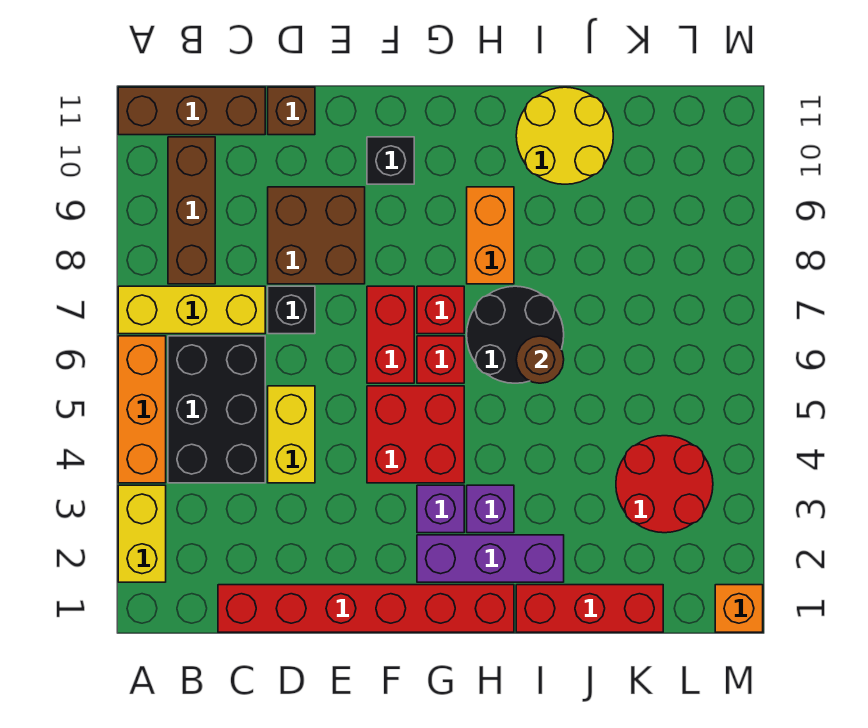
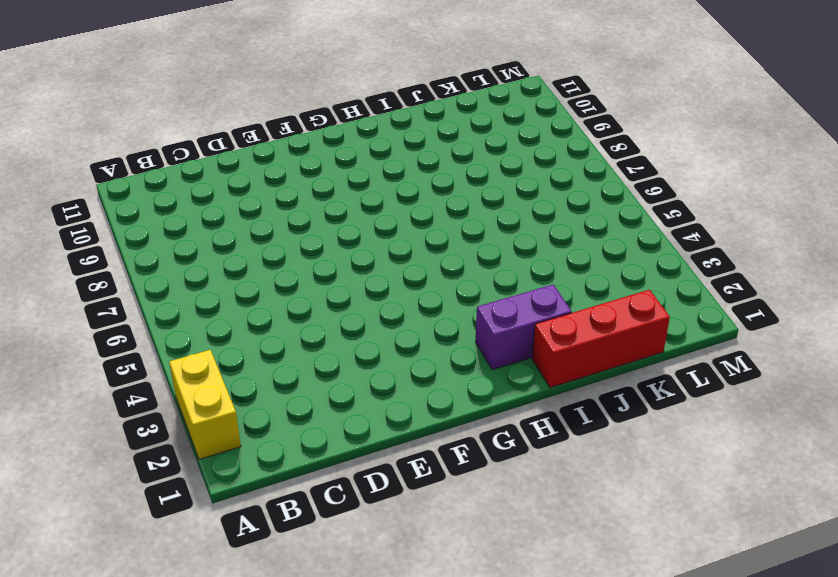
purple brick H2:I2 level 1 -> purple brick G2:I2 level 1
none -> orange brick A4:A6 level 1
none -> yellow brick A7:C7 level 1
none -> brown brick A11:C11 level 1

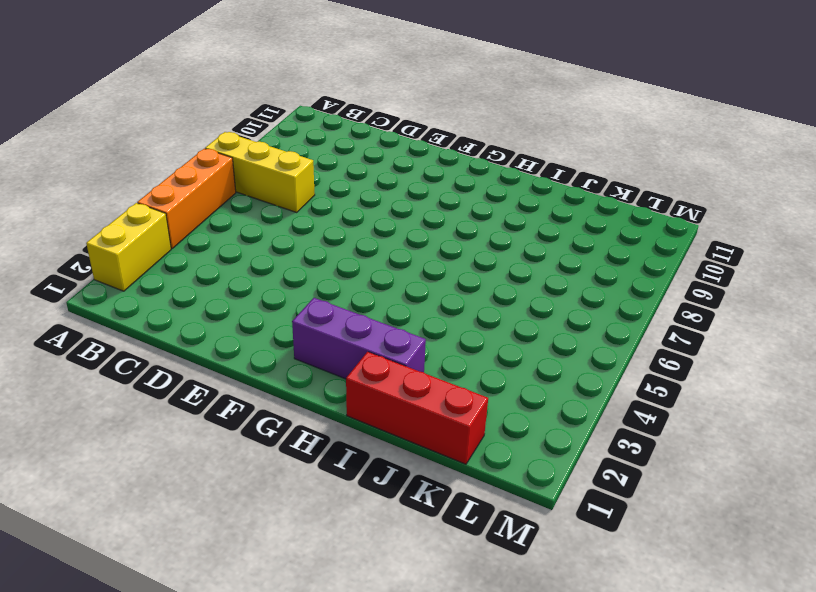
none -> brown brick A11:C11 level 1
none -> black brick B4:C6 level 1
none -> brown brick B8:B10 level 1

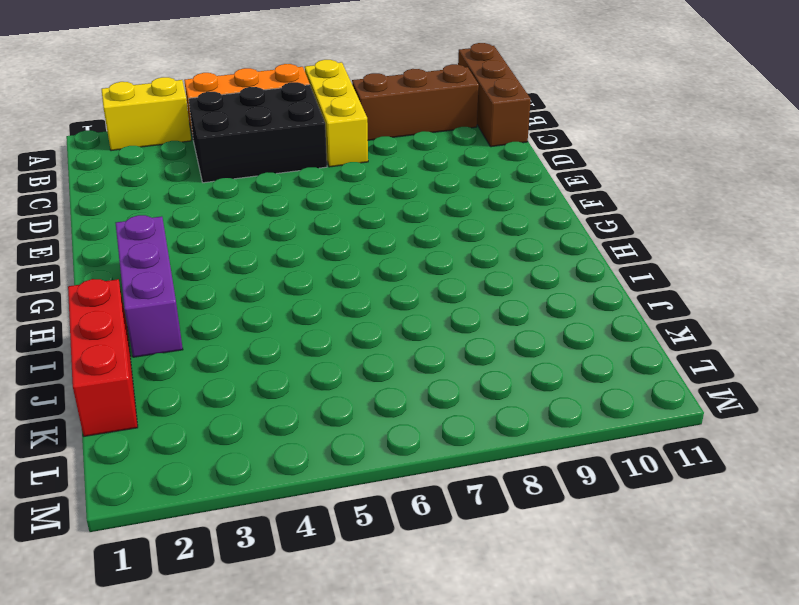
none -> red brick C1:H1 level 1
none -> yellow brick D4:D5 level 1
none -> black brick D7 level 1

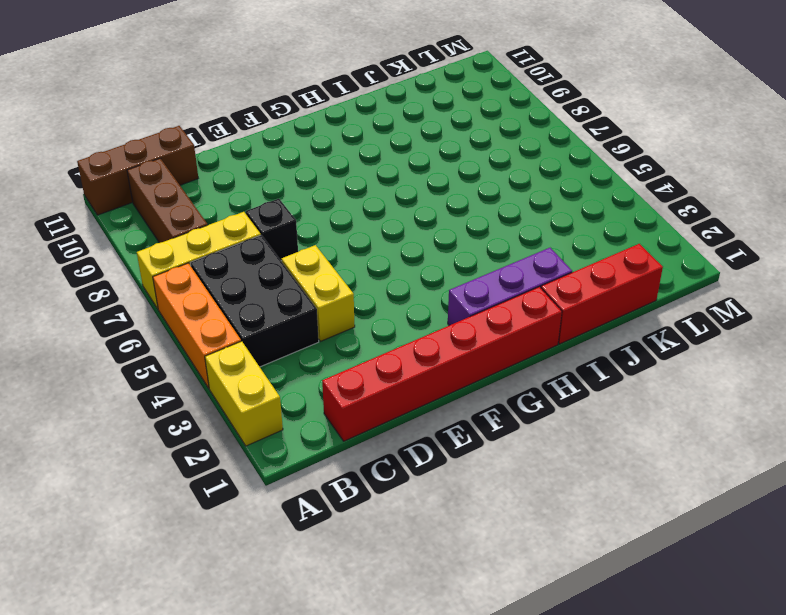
none -> brown brick D8:E9 level 1
none -> brown brick D11 level 1
none -> red brick F4:G5 level 1

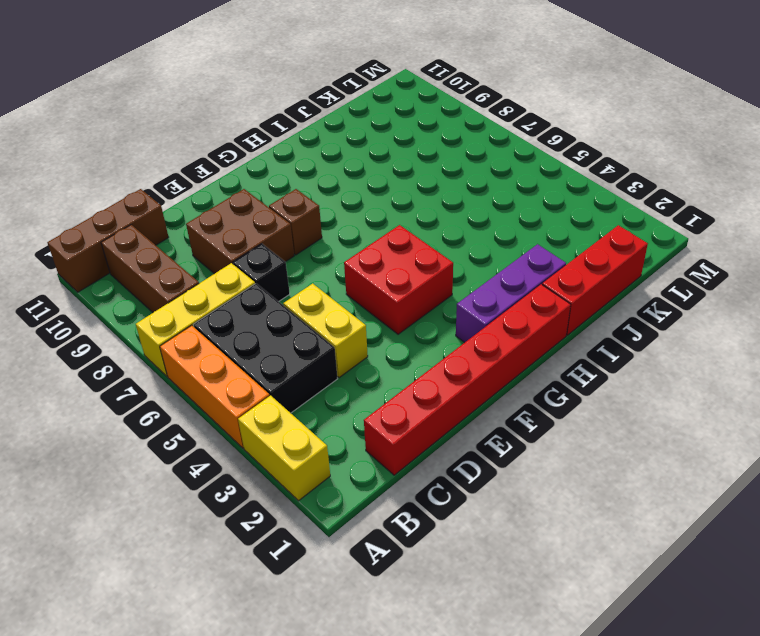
brown brick F8 level 1 -> brown brick D11 level 1
none -> red brick F6:F7 level 1
none -> black brick F10 level 1
none -> purple brick G3 level 1

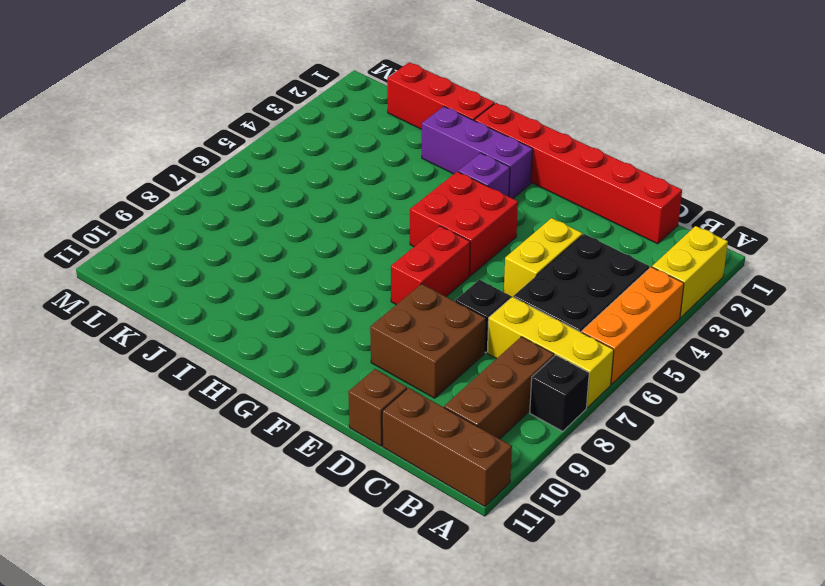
black brick A8 level 1 -> black brick F10 level 1
none -> red brick G6 level 1
none -> red brick G7 level 1
none -> purple brick H3 level 1

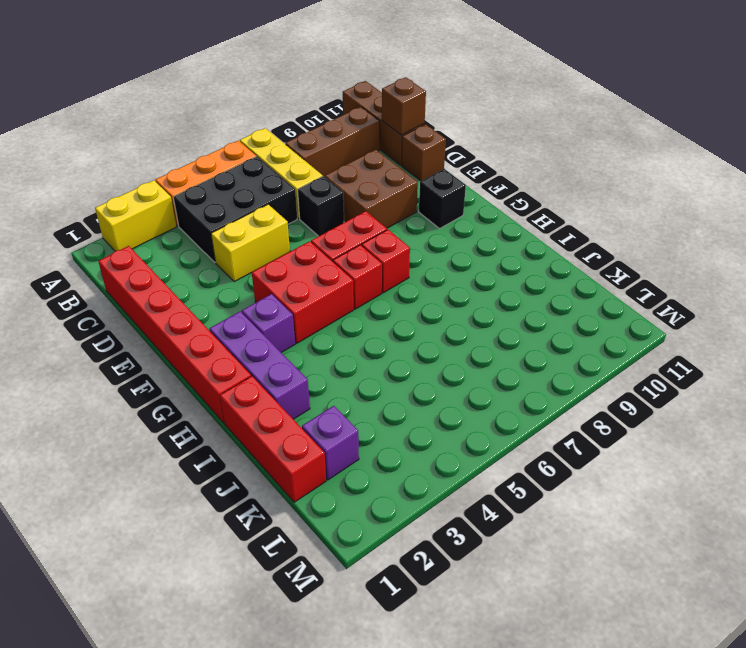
brown brick C11 level 2 -> none
purple brick K2 level 1 -> purple brick H3 level 1
none -> black round brick H6:I7 level 1
none -> orange brick H8:H9 level 1
none -> yellow round brick I10:J11 level 1

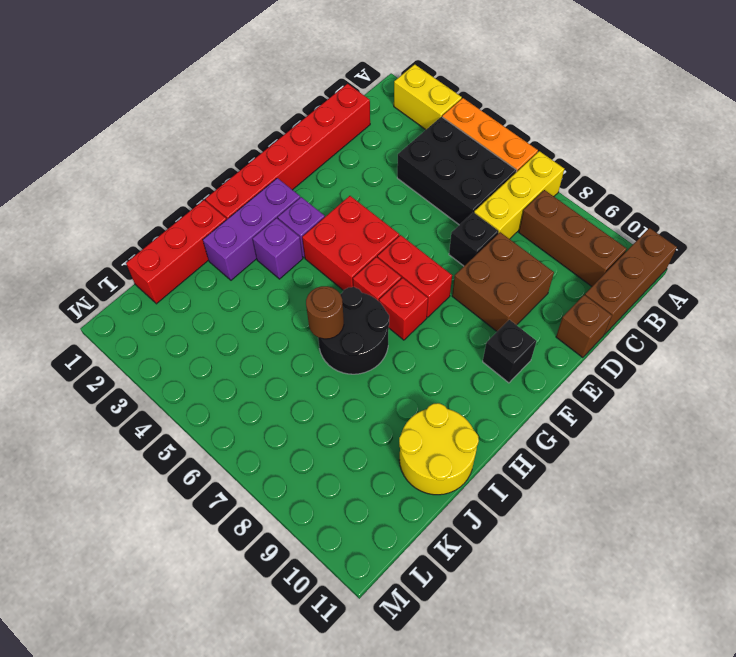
none -> yellow brick D4:D5 level 1
none -> orange brick H8:H9 level 1
none -> red round brick K3:L4 level 1

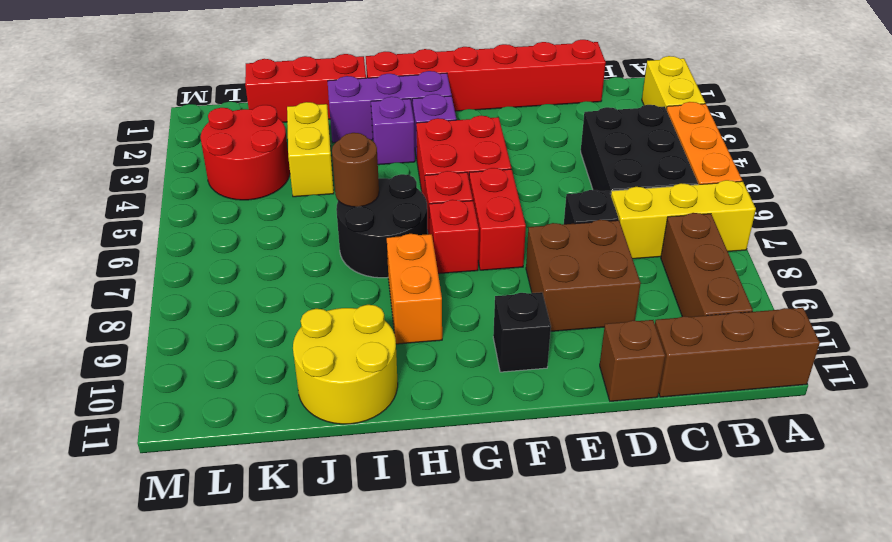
yellow brick J3:J4 level 1 -> yellow brick D4:D5 level 1
none -> orange brick M1 level 1

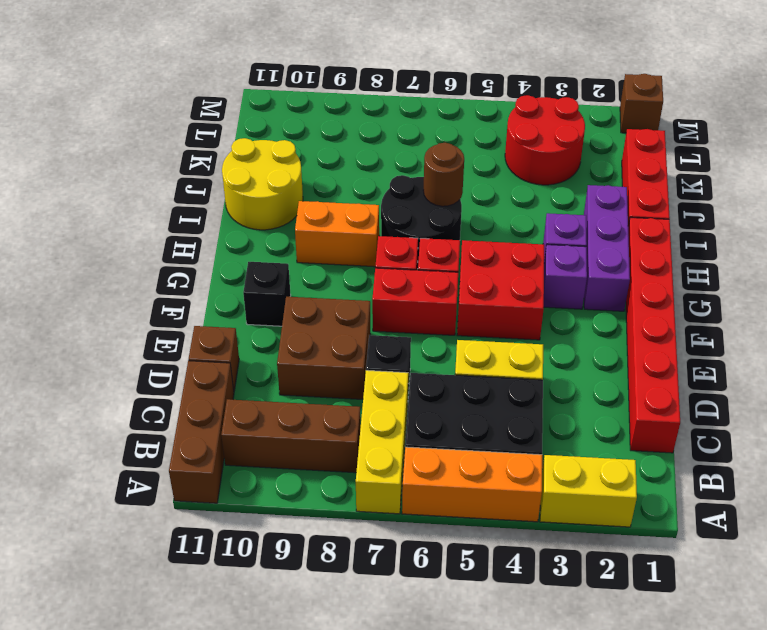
brown brick M1 level 1 -> orange brick M1 level 1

_EXERCISE DETAILS_
Give the lines above again exactly, from the one containing "none -> black round brick H6:I7 level 1" to the one containing "none -> red round brick K3:L4 level 1", both included, but leave out the pictures.

_OUTPUT FOR THIS TASK_
none -> black round brick H6:I7 level 1
none -> orange brick H8:H9 level 1
none -> yellow round brick I10:J11 level 1

none -> yellow brick D4:D5 level 1
none -> orange brick H8:H9 level 1
none -> red round brick K3:L4 level 1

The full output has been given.